---- Records for this exercise

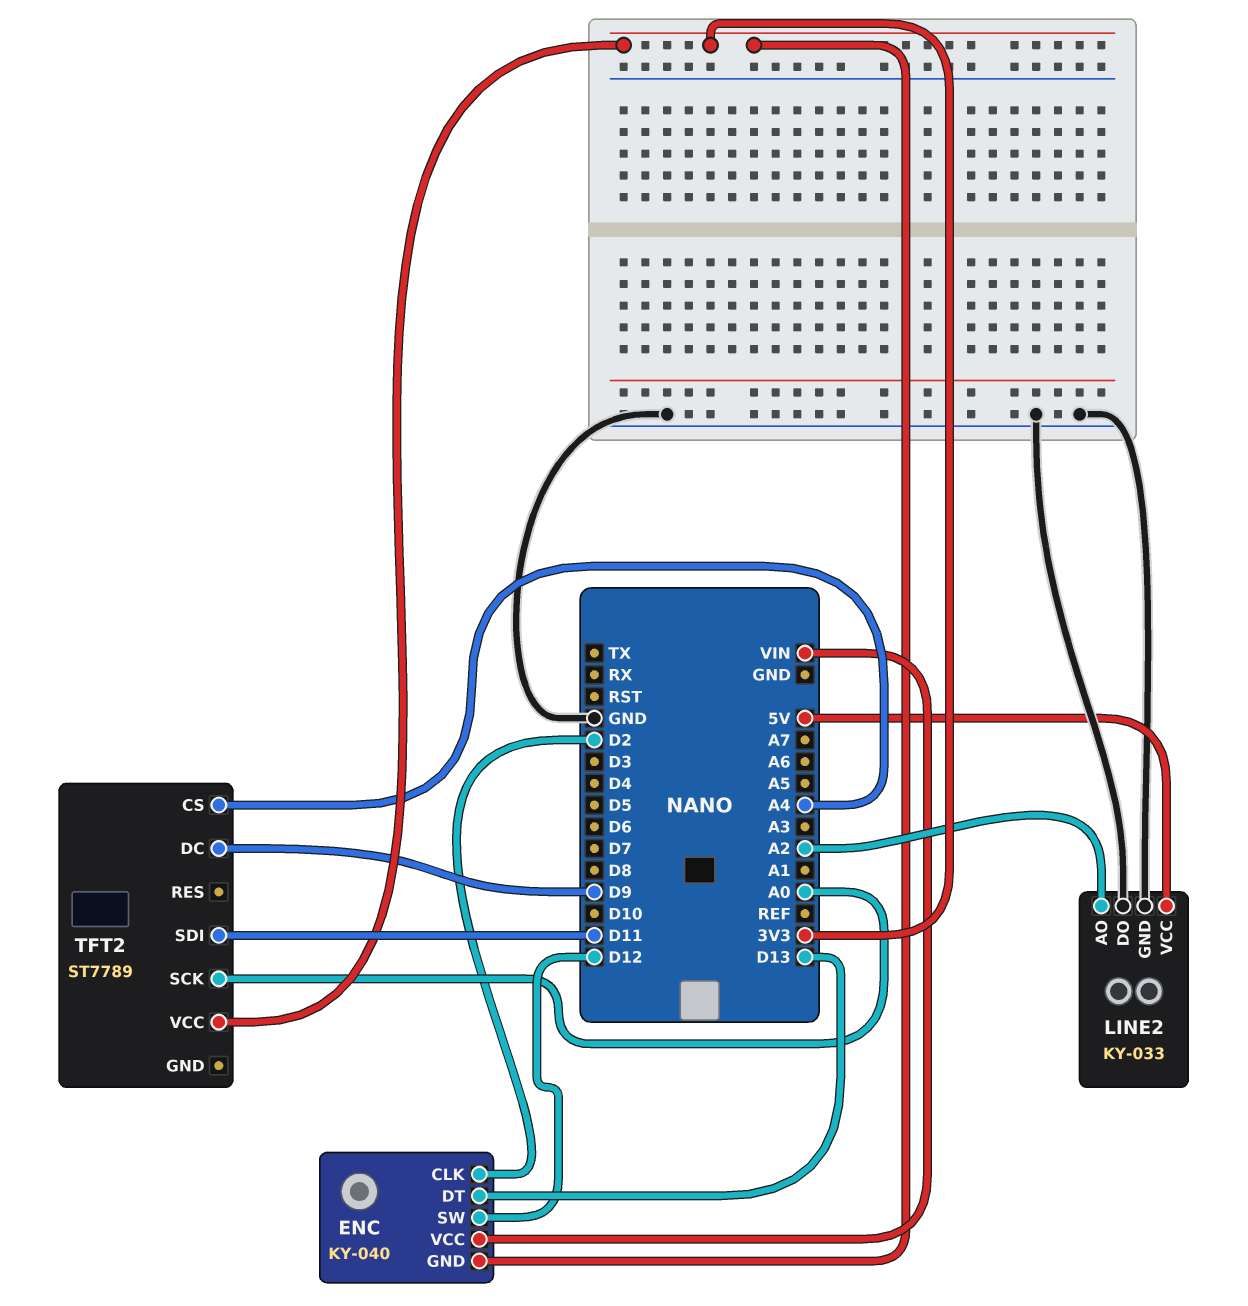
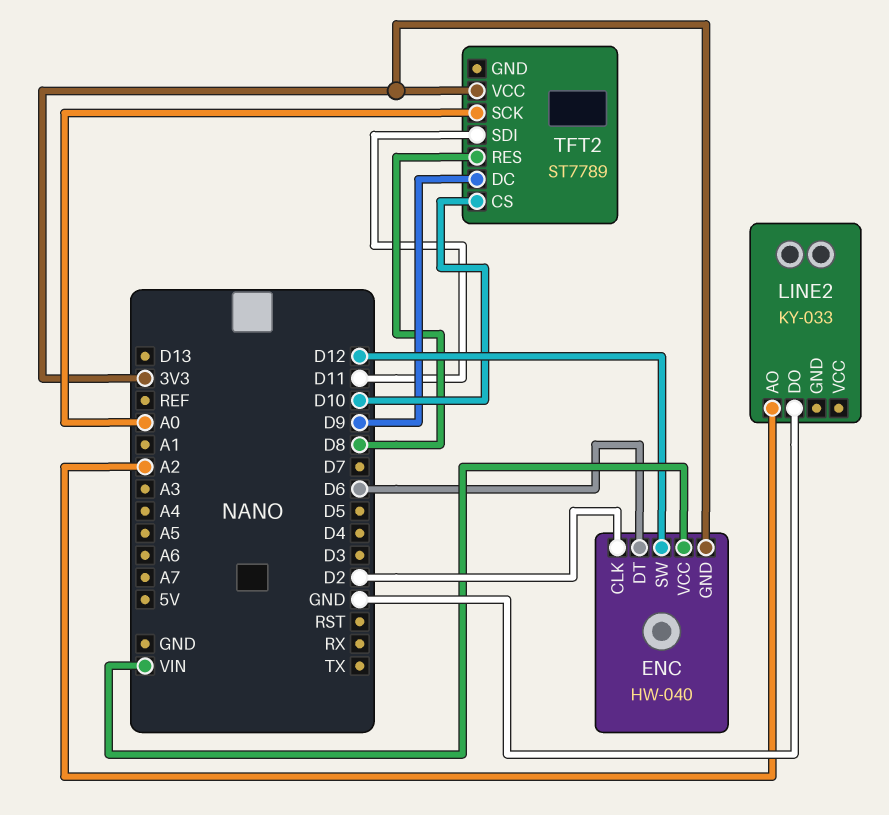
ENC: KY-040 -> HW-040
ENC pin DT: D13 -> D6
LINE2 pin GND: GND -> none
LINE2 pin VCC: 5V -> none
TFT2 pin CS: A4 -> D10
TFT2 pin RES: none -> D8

--------

With the pictures left out, write out all of the data exactly.

* **Exercise solution**
ENC: KY-040 -> HW-040
ENC pin DT: D13 -> D6
LINE2 pin GND: GND -> none
LINE2 pin VCC: 5V -> none
TFT2 pin CS: A4 -> D10
TFT2 pin RES: none -> D8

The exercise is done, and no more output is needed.